→ Required work:
Given the material below, output exactly the lines from the line with "was: red_vavopix" to the line with "now: yellow_neragel", both ends included, and no other lines.

→ Raw data:
*** Block opens ***

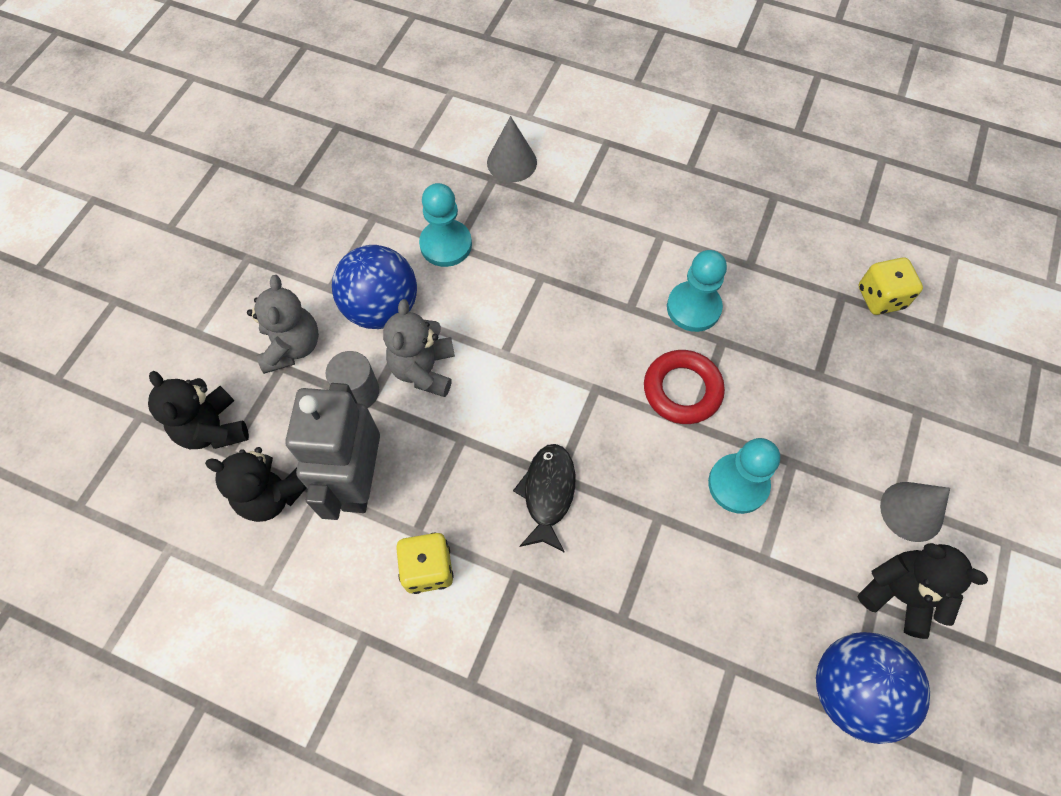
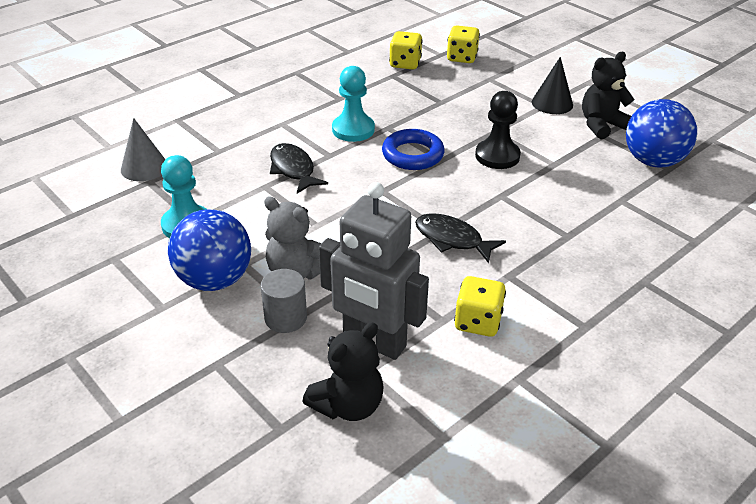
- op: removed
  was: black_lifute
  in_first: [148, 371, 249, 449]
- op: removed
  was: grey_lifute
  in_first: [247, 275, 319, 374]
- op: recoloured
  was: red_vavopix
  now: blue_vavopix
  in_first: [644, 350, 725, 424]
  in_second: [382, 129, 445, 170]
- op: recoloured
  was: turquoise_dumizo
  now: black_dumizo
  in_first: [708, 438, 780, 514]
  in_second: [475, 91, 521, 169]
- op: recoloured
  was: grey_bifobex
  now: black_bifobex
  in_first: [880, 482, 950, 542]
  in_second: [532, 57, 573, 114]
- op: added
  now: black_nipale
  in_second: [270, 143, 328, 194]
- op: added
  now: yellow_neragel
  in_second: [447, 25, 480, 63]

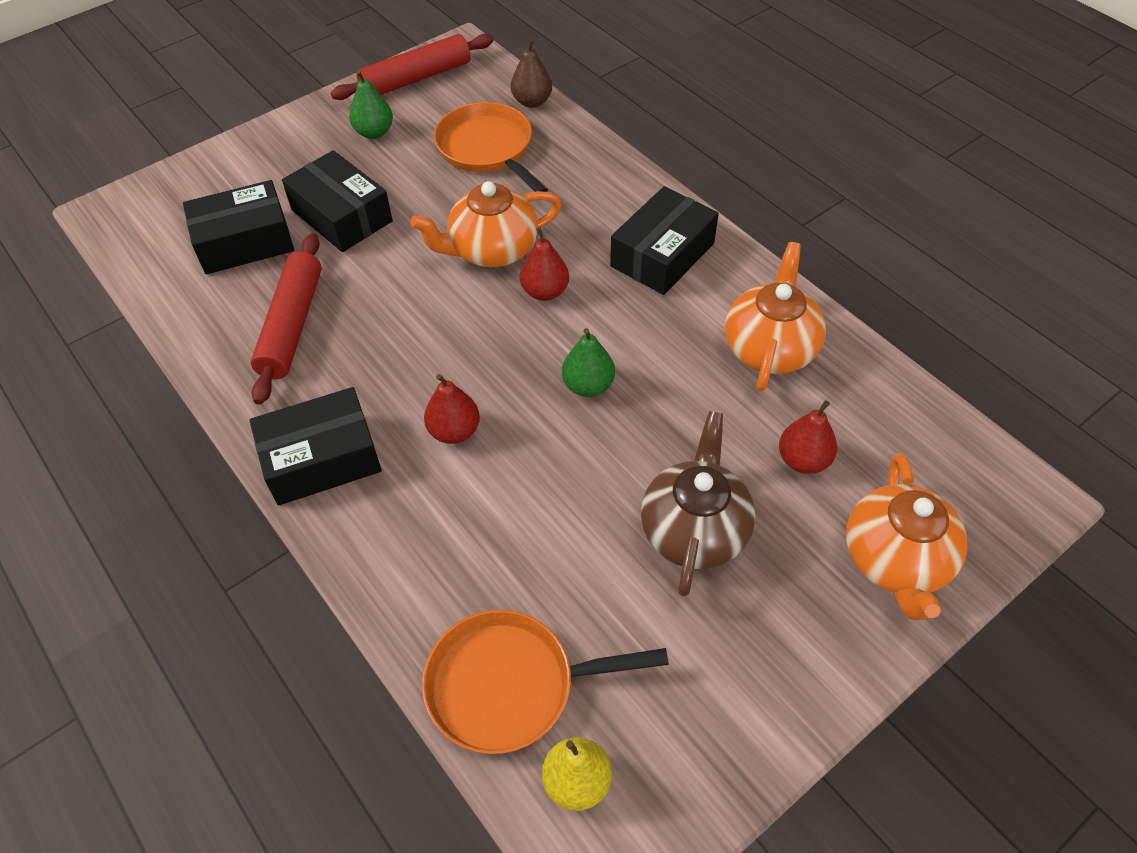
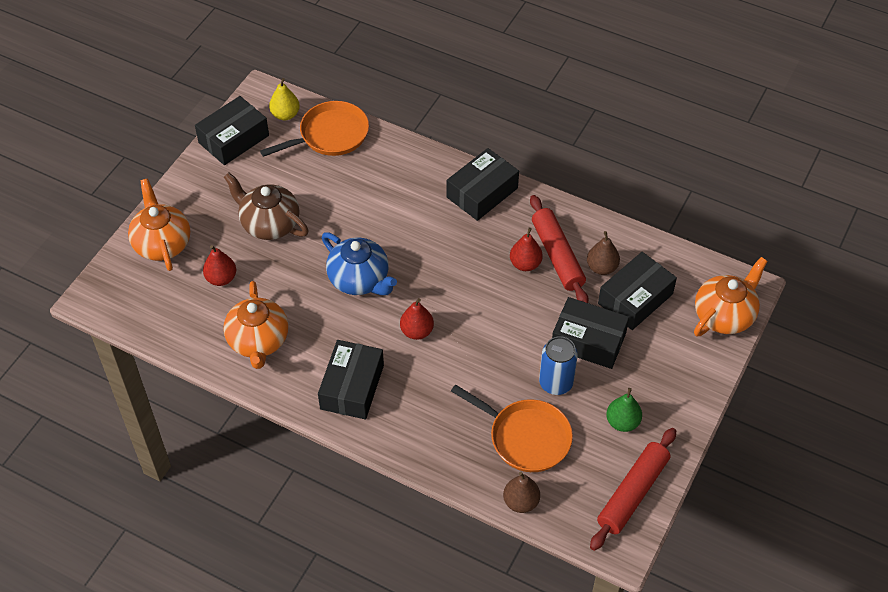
- op: moved
  was: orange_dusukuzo
  in_first: [411, 181, 562, 267]
  in_second: [694, 257, 768, 336]
- op: moved
  was: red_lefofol
  in_first: [424, 374, 480, 444]
  in_second: [510, 228, 543, 271]
- op: replaced
  was: green_lefofol
  now: blue_dusukuzo
  in_first: [562, 328, 615, 397]
  in_second: [322, 232, 397, 295]
- op: turned
  was: brown_dusukuzo
  in_first: [641, 411, 755, 596]
  in_second: [224, 172, 309, 240]
  clockwise: 135
- op: added
  now: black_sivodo
  in_second: [195, 96, 269, 165]
- op: added
  now: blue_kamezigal
  in_second: [539, 336, 578, 395]
- op: added
  now: brown_lefofol
  in_second: [587, 231, 620, 275]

*** Block closes ***

→ Output of the task:
  was: red_vavopix
  now: blue_vavopix
  in_first: [644, 350, 725, 424]
  in_second: [382, 129, 445, 170]
- op: recoloured
  was: turquoise_dumizo
  now: black_dumizo
  in_first: [708, 438, 780, 514]
  in_second: [475, 91, 521, 169]
- op: recoloured
  was: grey_bifobex
  now: black_bifobex
  in_first: [880, 482, 950, 542]
  in_second: [532, 57, 573, 114]
- op: added
  now: black_nipale
  in_second: [270, 143, 328, 194]
- op: added
  now: yellow_neragel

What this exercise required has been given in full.